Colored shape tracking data

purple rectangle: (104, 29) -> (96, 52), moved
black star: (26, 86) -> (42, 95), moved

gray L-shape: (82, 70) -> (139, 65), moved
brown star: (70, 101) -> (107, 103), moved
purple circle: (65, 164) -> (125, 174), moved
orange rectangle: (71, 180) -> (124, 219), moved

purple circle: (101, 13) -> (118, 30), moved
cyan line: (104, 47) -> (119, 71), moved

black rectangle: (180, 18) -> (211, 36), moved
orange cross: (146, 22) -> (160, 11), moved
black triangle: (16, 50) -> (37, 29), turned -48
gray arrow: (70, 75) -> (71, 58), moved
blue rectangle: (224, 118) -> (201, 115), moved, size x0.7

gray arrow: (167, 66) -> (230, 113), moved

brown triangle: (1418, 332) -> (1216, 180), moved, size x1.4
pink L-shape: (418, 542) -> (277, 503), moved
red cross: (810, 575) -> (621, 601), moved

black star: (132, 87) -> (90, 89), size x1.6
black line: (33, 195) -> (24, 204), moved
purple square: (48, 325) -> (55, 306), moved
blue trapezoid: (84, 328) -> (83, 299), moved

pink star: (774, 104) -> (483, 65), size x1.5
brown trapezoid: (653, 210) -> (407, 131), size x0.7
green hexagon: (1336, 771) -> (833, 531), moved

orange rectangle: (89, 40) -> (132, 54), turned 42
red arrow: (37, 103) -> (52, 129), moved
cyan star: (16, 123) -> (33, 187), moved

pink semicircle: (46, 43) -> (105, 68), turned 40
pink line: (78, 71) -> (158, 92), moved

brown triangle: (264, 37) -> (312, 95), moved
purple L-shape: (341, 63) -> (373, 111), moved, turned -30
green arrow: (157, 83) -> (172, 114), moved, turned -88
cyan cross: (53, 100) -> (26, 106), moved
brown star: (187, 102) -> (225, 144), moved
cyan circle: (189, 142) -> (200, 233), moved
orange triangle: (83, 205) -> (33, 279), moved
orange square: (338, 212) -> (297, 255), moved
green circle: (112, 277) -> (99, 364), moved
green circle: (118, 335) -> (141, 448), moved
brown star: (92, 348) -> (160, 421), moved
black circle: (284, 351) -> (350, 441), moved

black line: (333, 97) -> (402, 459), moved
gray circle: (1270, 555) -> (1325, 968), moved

Work to complete
Please make an exact copy of the lines above from the line with "purple circle: (101, 13) -> (118, 30), moved" through the line with "black line: (33, 195) -> (24, 204), moved", both ends included.

Solution below
purple circle: (101, 13) -> (118, 30), moved
cyan line: (104, 47) -> (119, 71), moved

black rectangle: (180, 18) -> (211, 36), moved
orange cross: (146, 22) -> (160, 11), moved
black triangle: (16, 50) -> (37, 29), turned -48
gray arrow: (70, 75) -> (71, 58), moved
blue rectangle: (224, 118) -> (201, 115), moved, size x0.7

gray arrow: (167, 66) -> (230, 113), moved

brown triangle: (1418, 332) -> (1216, 180), moved, size x1.4
pink L-shape: (418, 542) -> (277, 503), moved
red cross: (810, 575) -> (621, 601), moved

black star: (132, 87) -> (90, 89), size x1.6
black line: (33, 195) -> (24, 204), moved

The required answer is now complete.